**Description of the task**
Pick out every line of the records that contains the word "gray", matching case exactly, and copy each one.

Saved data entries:
-----

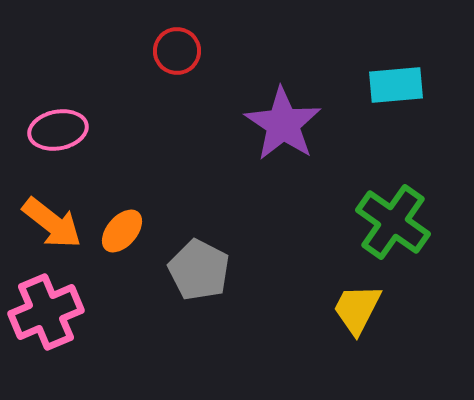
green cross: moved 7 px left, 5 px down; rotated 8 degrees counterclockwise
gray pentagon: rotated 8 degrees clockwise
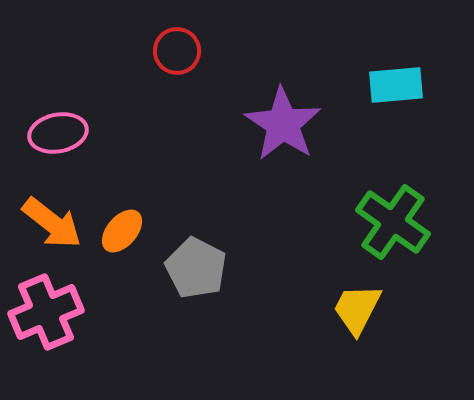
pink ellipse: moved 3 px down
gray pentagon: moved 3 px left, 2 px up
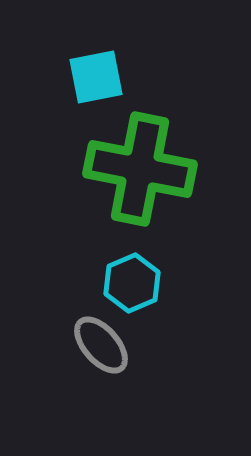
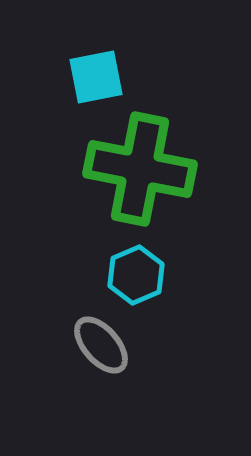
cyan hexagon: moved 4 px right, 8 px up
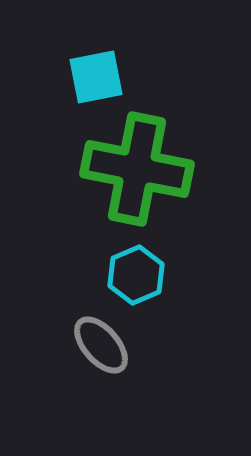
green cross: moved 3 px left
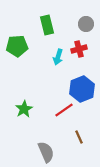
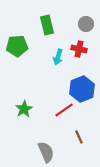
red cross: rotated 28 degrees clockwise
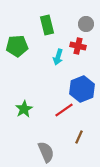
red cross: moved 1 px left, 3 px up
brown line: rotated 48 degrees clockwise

-----

**In response**
gray pentagon: rotated 8 degrees clockwise
gray pentagon: moved 3 px left, 2 px up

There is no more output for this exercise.